++++ Available data

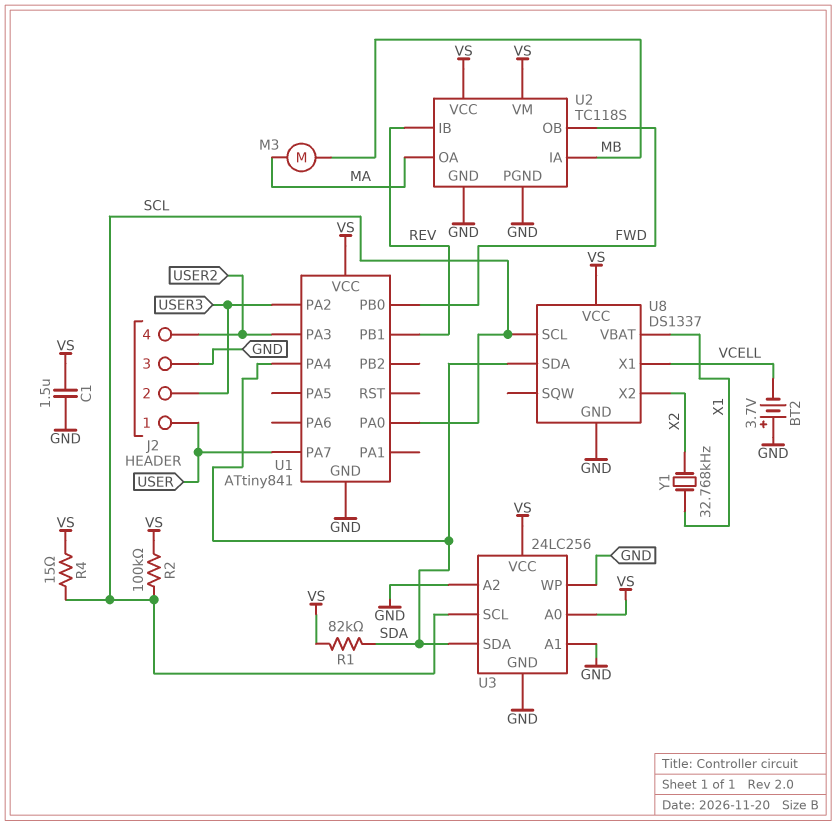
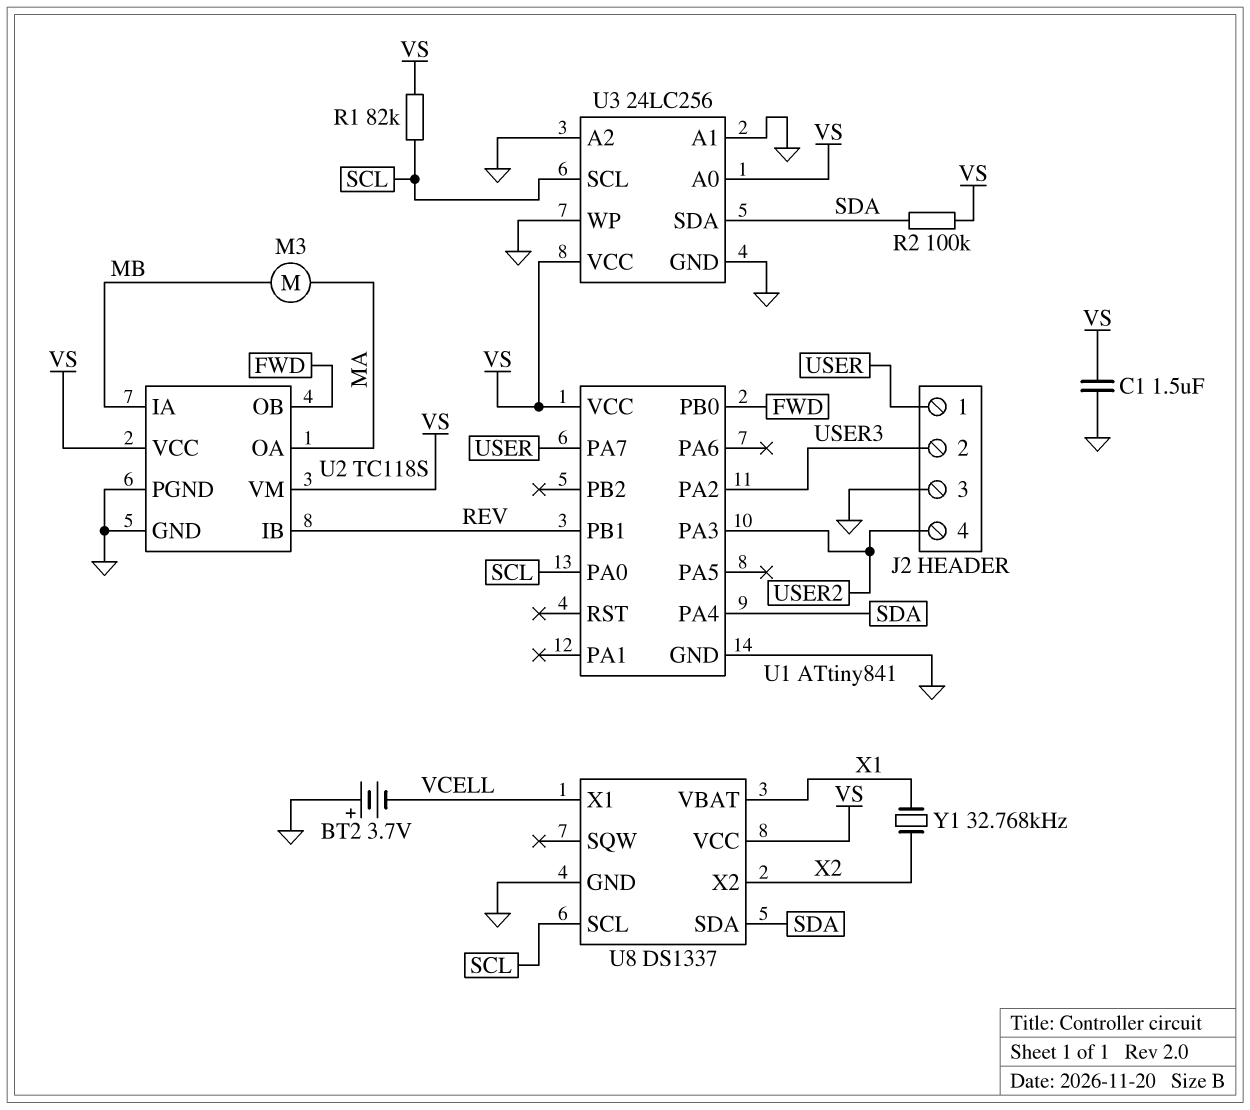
R1: 82k (SDA, VS) -> 82k (SCL, VS)
R2: 100k (SCL, VS) -> 100k (SDA, VS)
R4: 15 (SCL, VS) -> none

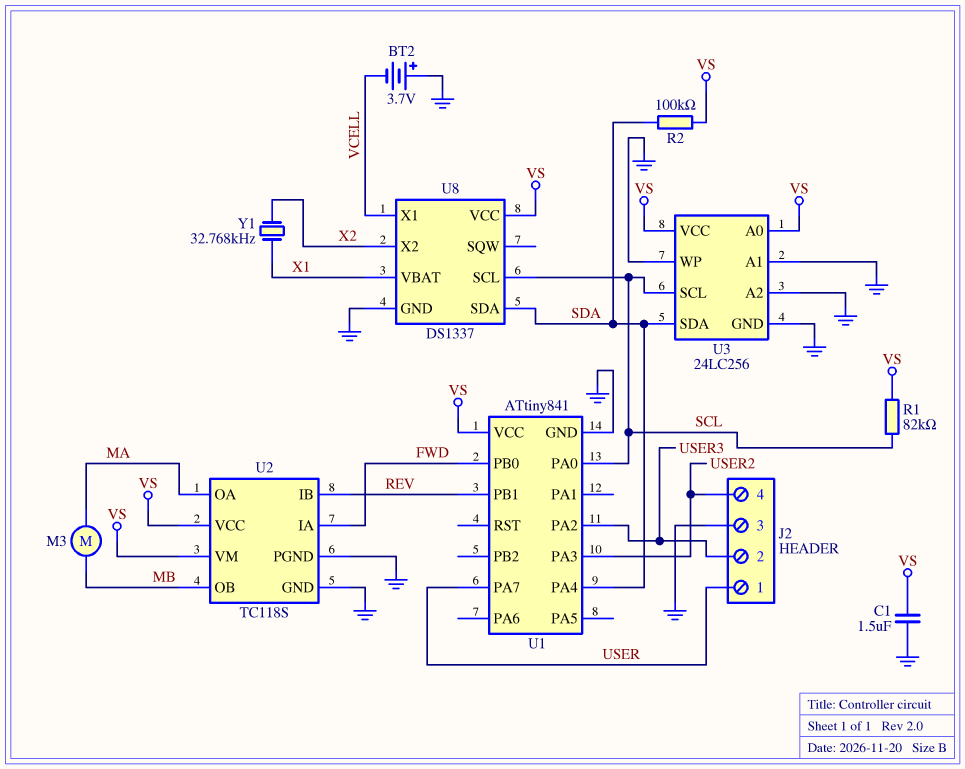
U2 pin IA: MB -> FWD
U2 pin OB: FWD -> MB

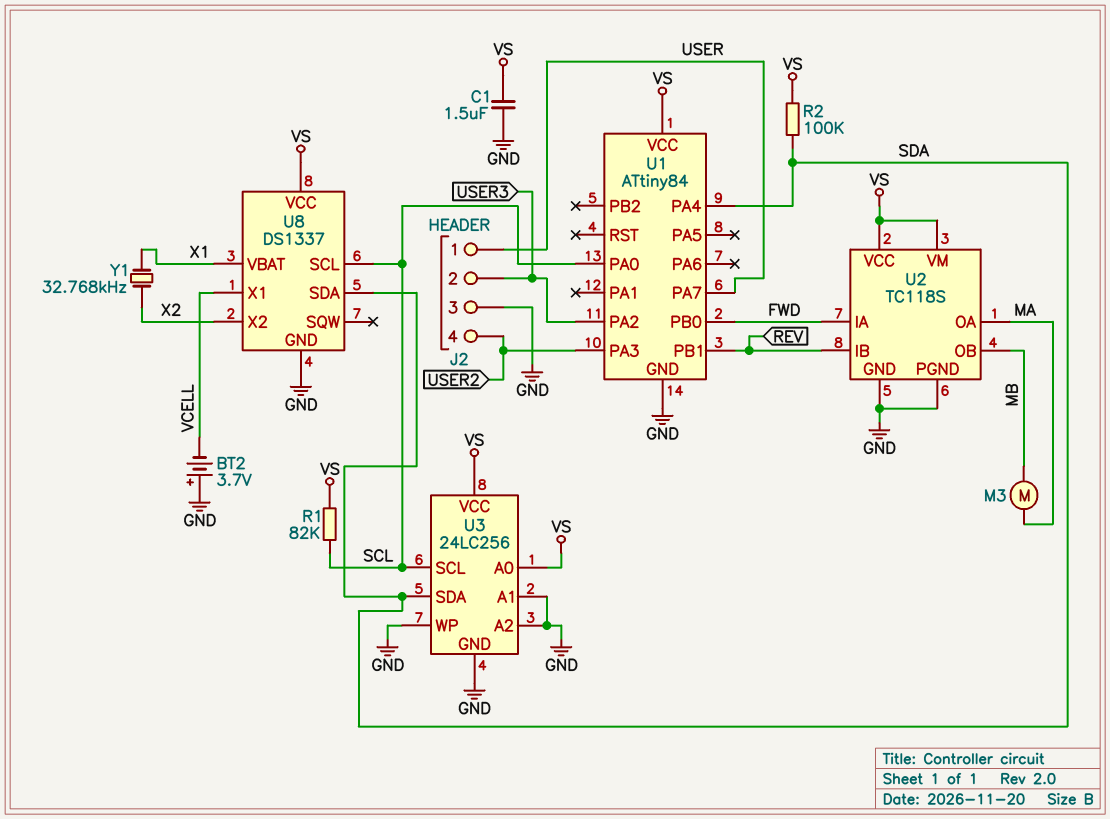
U1: ATtiny841 -> ATtiny84

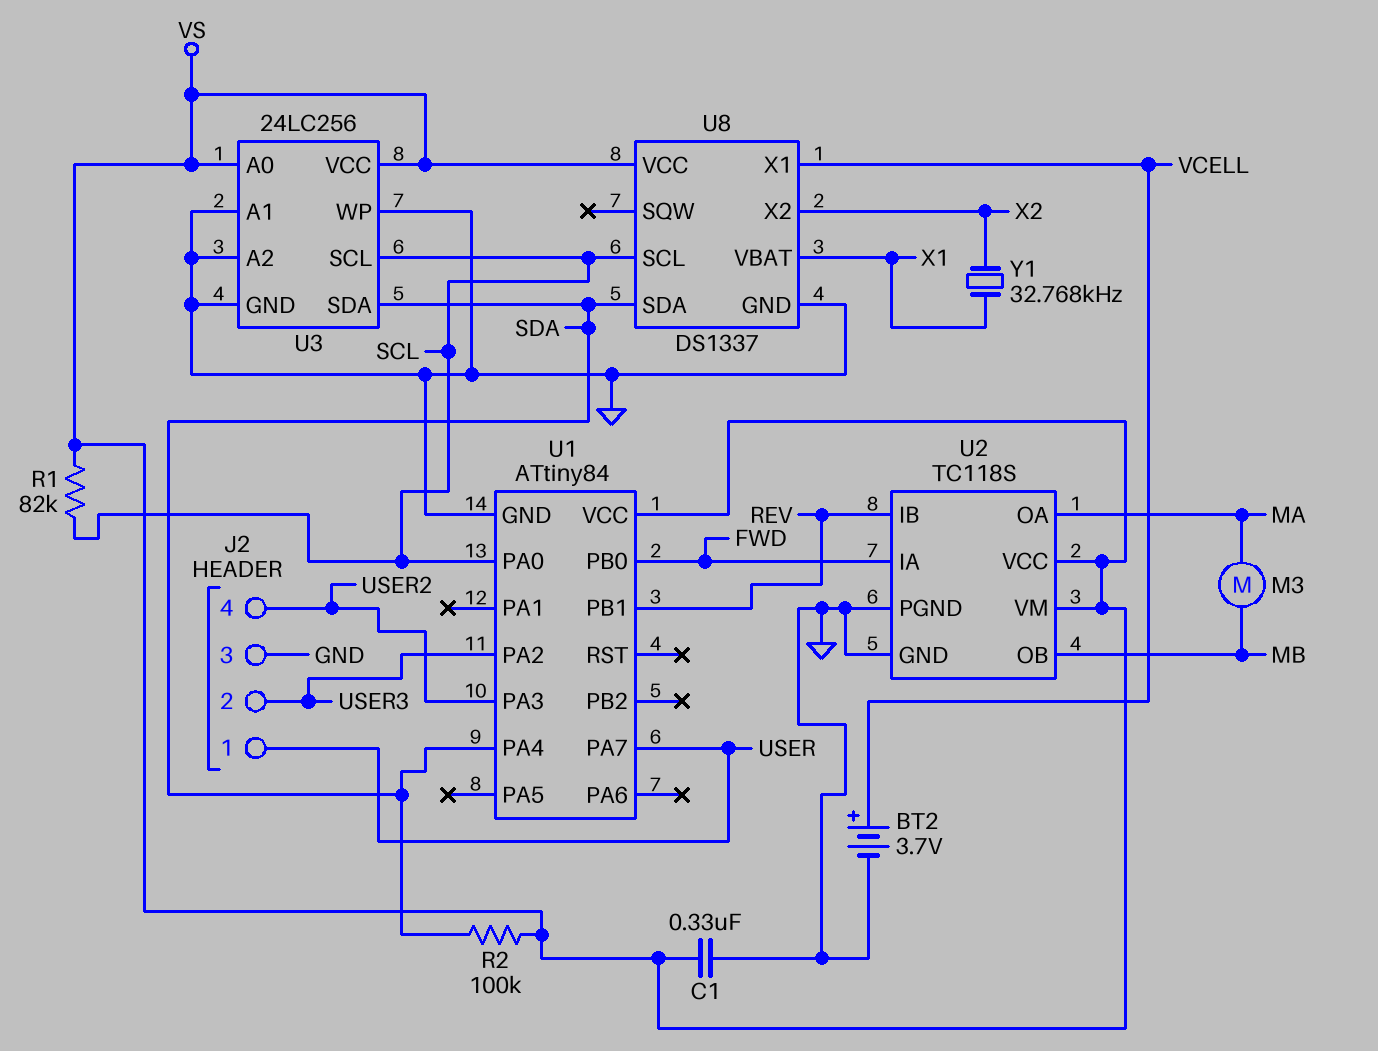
BT2: 3.7V (plus GND, minus VCELL) -> 3.7V (plus VCELL, minus GND)
C1: 1.5uF (GND, VS) -> 330nF (GND, VS)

++++++++

Task requirements: Please return only the lines running from the line with "U2 pin IA: MB -> FWD" to the final line of the data, both included, exactly and without any pictures.

Answer to the problem:
U2 pin IA: MB -> FWD
U2 pin OB: FWD -> MB

U1: ATtiny841 -> ATtiny84

BT2: 3.7V (plus GND, minus VCELL) -> 3.7V (plus VCELL, minus GND)
C1: 1.5uF (GND, VS) -> 330nF (GND, VS)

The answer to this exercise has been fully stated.